▶ MATERIAL FOR THIS EXERCISE
[Start of section]

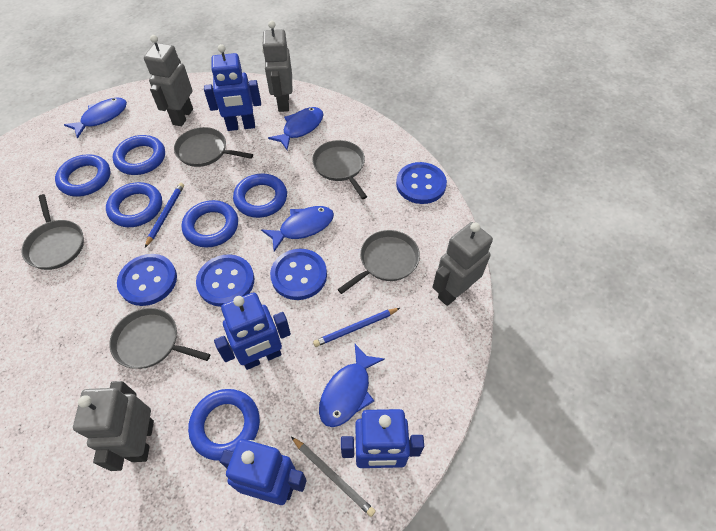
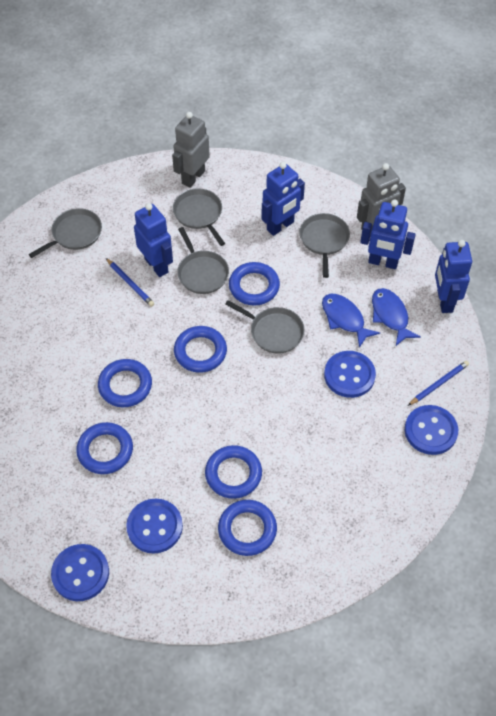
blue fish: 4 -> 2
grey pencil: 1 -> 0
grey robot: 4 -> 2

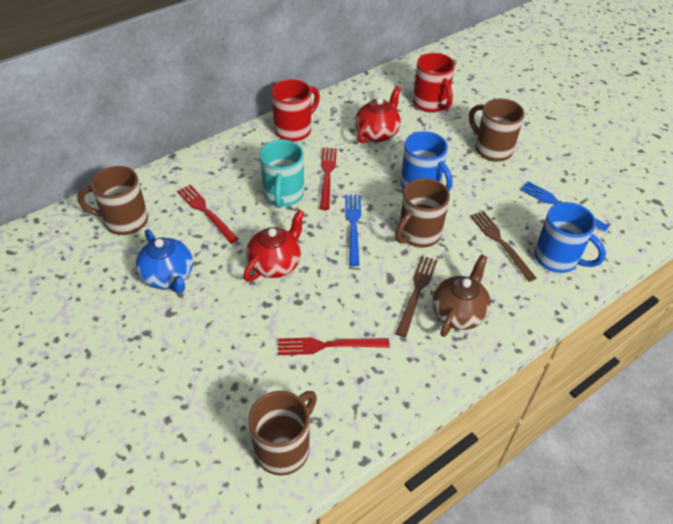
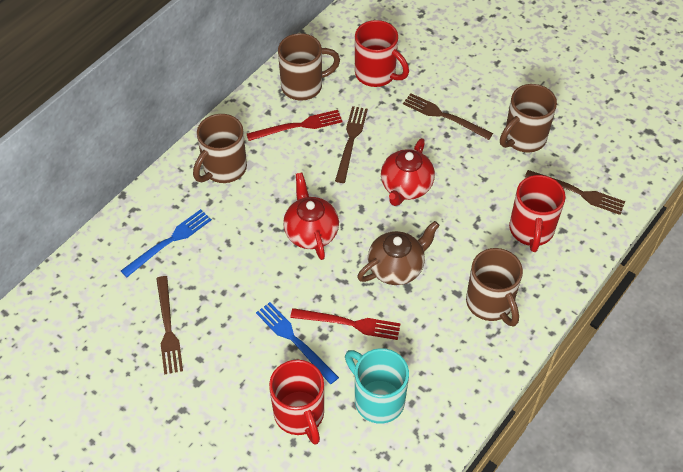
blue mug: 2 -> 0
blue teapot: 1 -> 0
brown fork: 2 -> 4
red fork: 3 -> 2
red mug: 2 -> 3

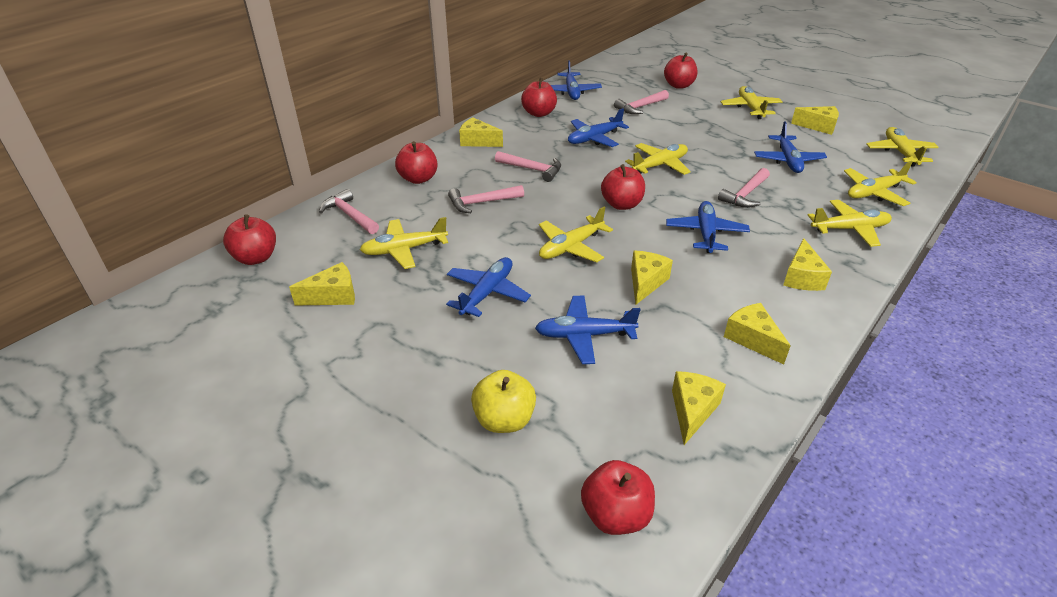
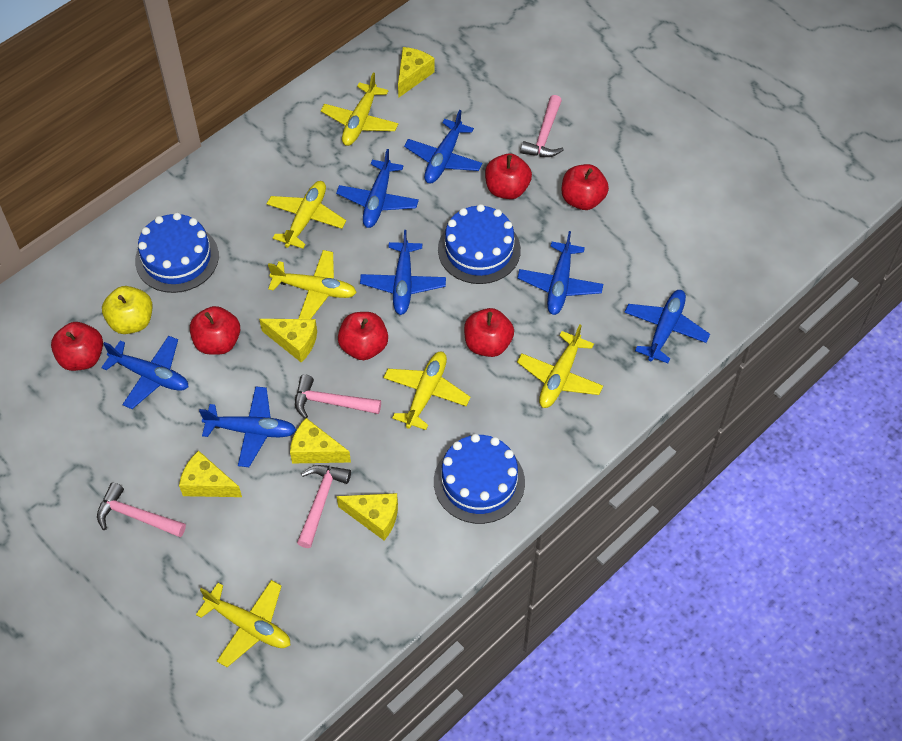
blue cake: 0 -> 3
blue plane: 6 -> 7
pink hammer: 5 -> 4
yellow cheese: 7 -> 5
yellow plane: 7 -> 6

[End of section]
[Start of section]

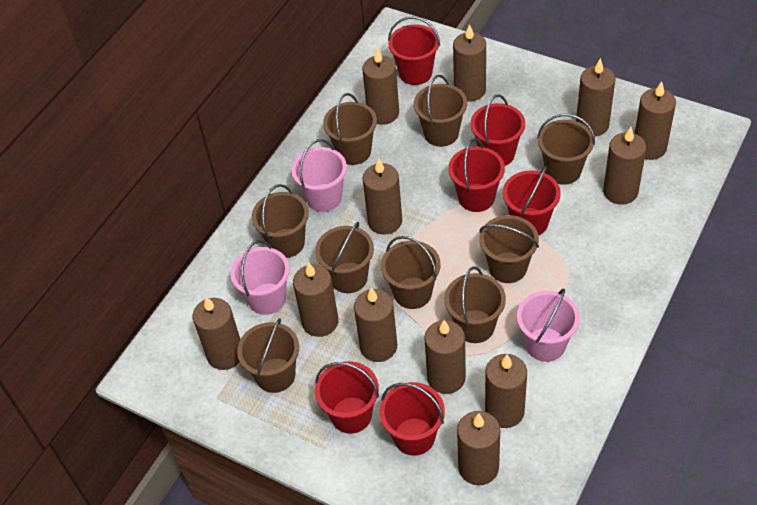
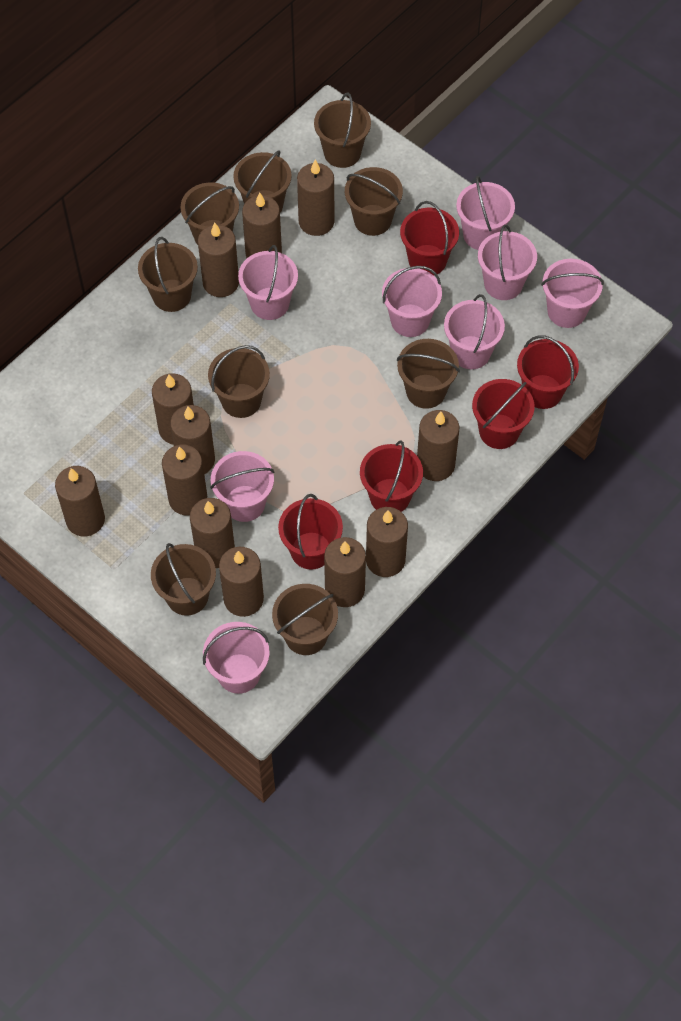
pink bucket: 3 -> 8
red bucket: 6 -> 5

[End of section]

▶ TASK BRIEF
Restate word for word the lines of the data above that begin at the line with "blue fish: 4 -> 2" and end at the line with "yellow plane: 7 -> 6", keeping both ends and dropping every picture.

▶ ANSWER SPACE
blue fish: 4 -> 2
grey pencil: 1 -> 0
grey robot: 4 -> 2

blue mug: 2 -> 0
blue teapot: 1 -> 0
brown fork: 2 -> 4
red fork: 3 -> 2
red mug: 2 -> 3

blue cake: 0 -> 3
blue plane: 6 -> 7
pink hammer: 5 -> 4
yellow cheese: 7 -> 5
yellow plane: 7 -> 6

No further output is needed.